(Description of the task) Go through the data below and return each line where the string "none" appears.

Data to examine section start

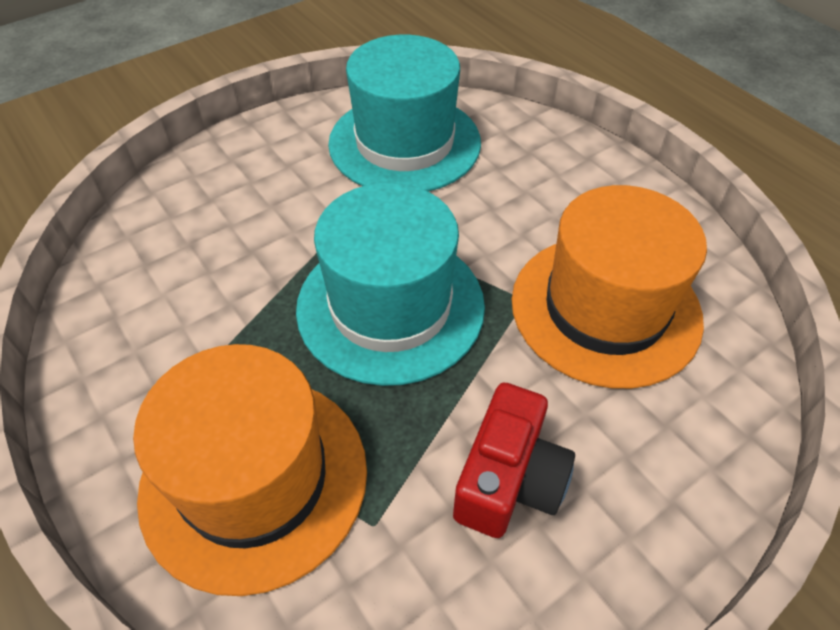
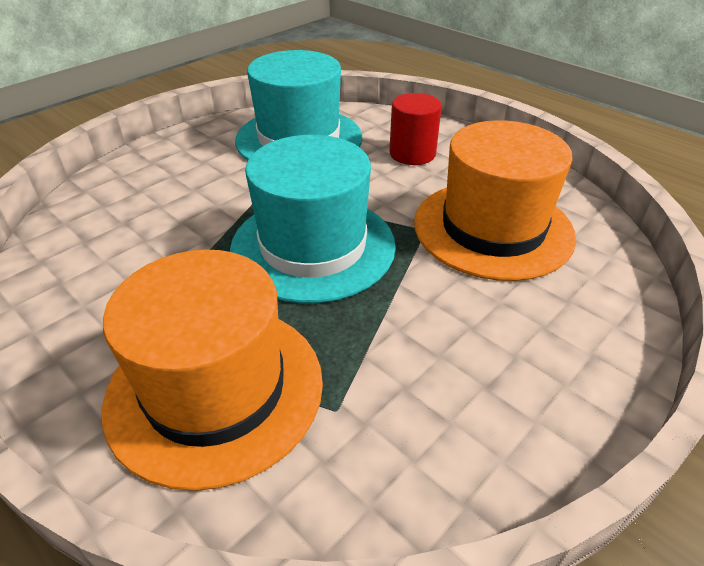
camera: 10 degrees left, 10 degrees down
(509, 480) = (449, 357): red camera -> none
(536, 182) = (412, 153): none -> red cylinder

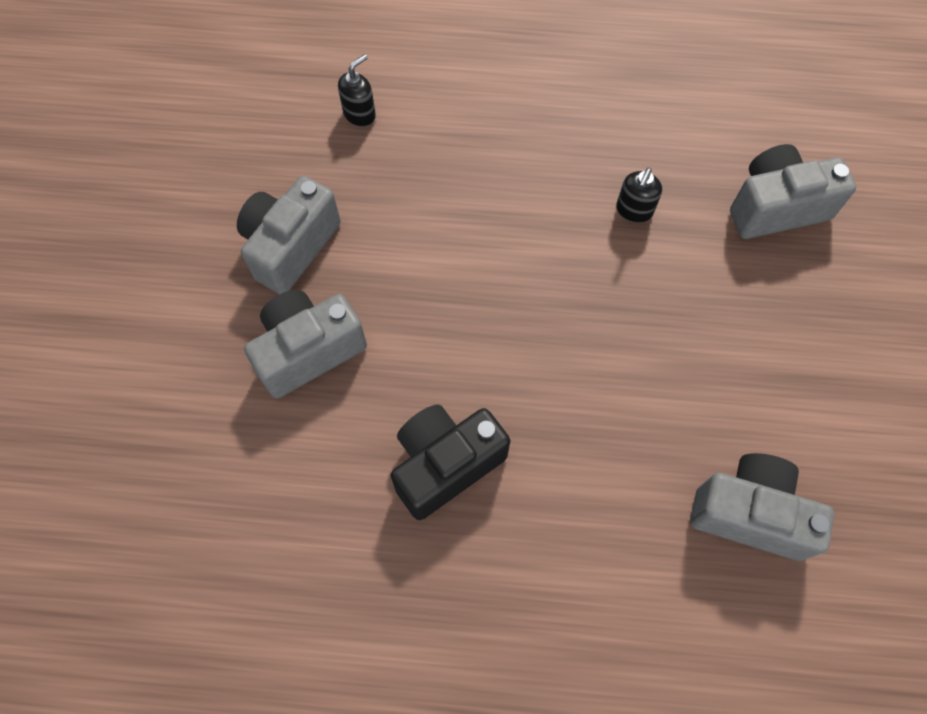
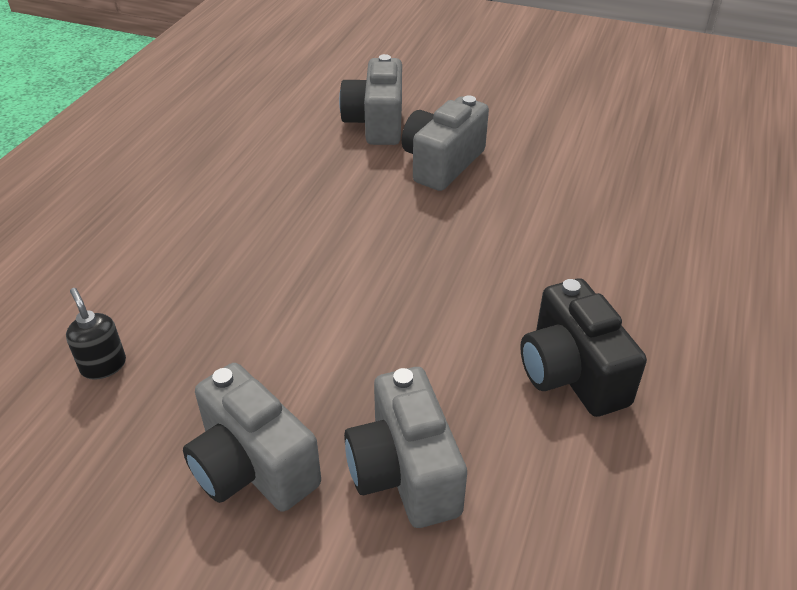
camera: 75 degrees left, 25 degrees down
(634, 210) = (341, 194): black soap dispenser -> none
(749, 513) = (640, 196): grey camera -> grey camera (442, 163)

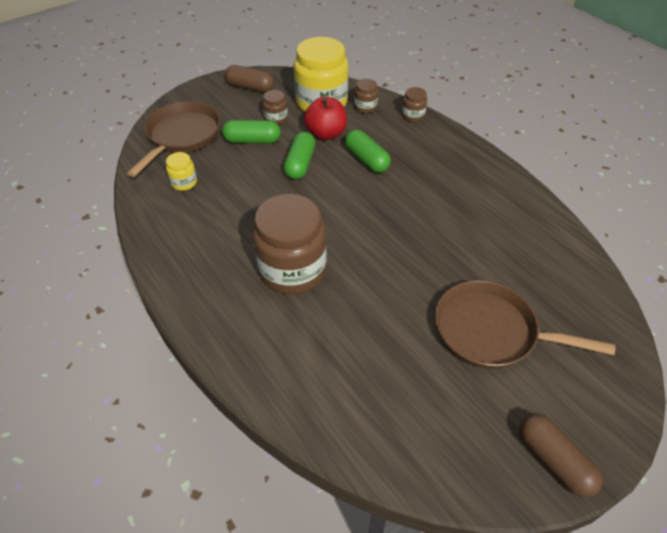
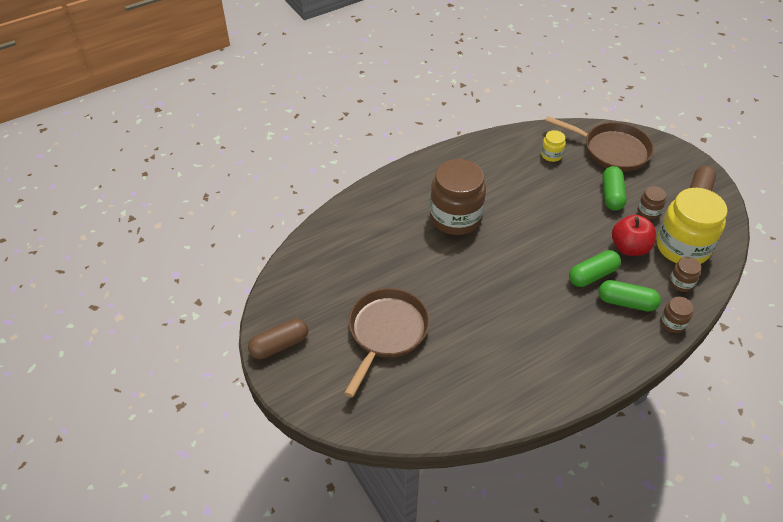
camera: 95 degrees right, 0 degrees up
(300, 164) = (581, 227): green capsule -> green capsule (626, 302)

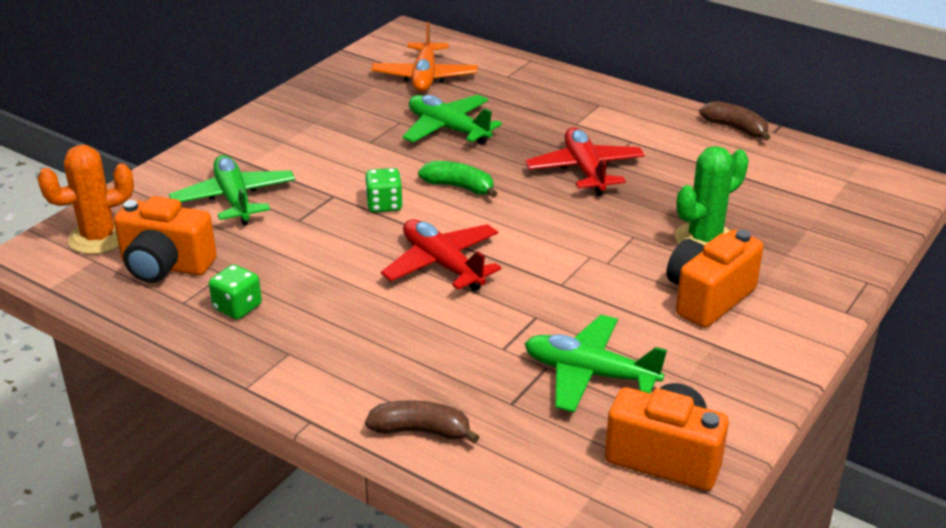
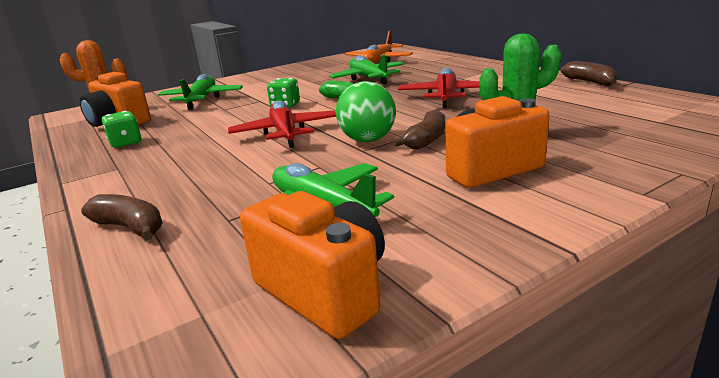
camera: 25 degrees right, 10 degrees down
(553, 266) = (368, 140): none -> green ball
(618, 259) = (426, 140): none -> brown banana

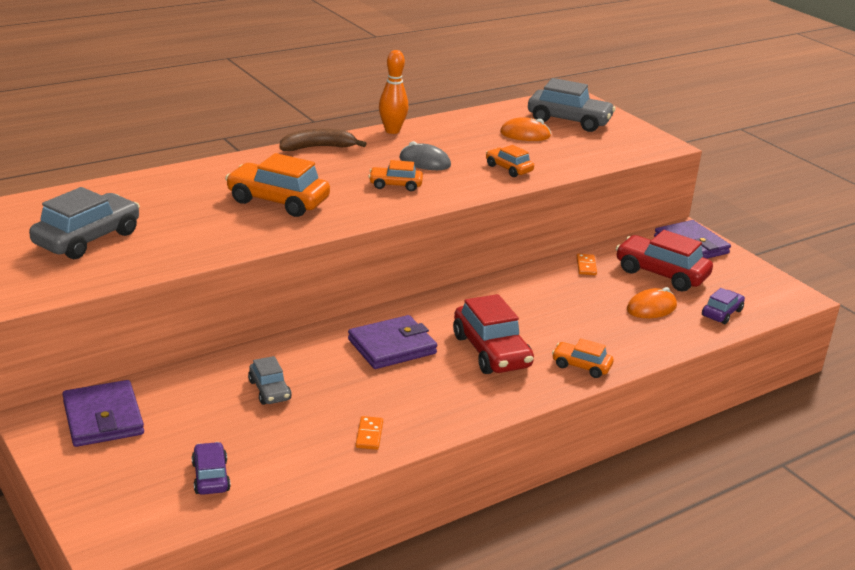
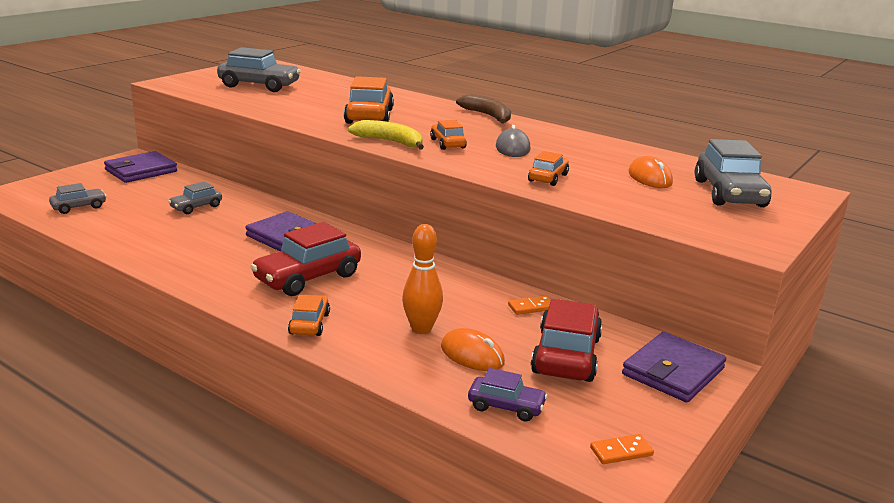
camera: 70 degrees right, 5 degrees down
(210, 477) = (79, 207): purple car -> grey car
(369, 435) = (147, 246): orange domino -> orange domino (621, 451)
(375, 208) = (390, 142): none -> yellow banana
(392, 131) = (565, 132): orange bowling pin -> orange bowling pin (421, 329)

Data to examine section end
Data to examine section start

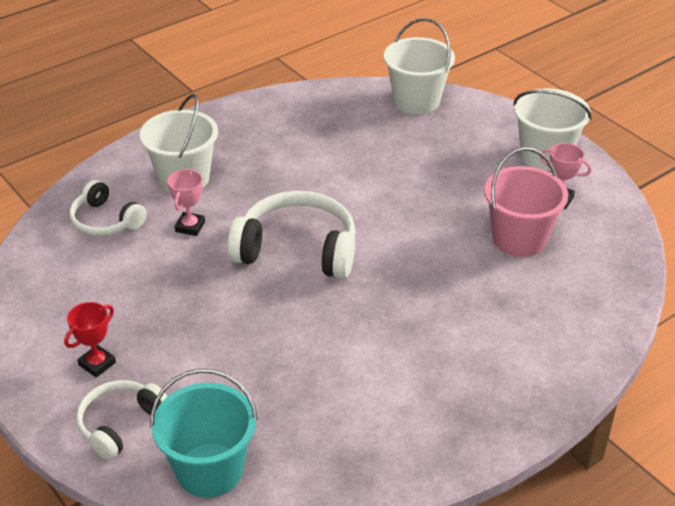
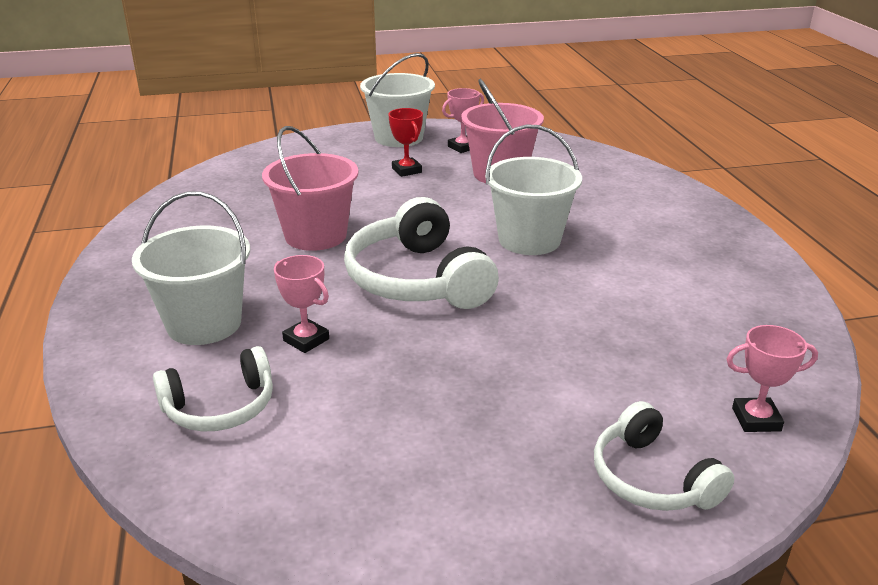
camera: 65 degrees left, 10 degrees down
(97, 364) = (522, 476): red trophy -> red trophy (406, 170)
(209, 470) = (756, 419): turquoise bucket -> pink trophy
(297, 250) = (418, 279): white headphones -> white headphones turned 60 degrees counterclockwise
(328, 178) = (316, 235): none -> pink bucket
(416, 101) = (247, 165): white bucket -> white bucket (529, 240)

Data to examine section end

(Answer to the problem)
(509, 480) = (449, 357): red camera -> none
(536, 182) = (412, 153): none -> red cylinder
(634, 210) = (341, 194): black soap dispenser -> none
(553, 266) = (368, 140): none -> green ball
(618, 259) = (426, 140): none -> brown banana
(375, 208) = (390, 142): none -> yellow banana
(328, 178) = (316, 235): none -> pink bucket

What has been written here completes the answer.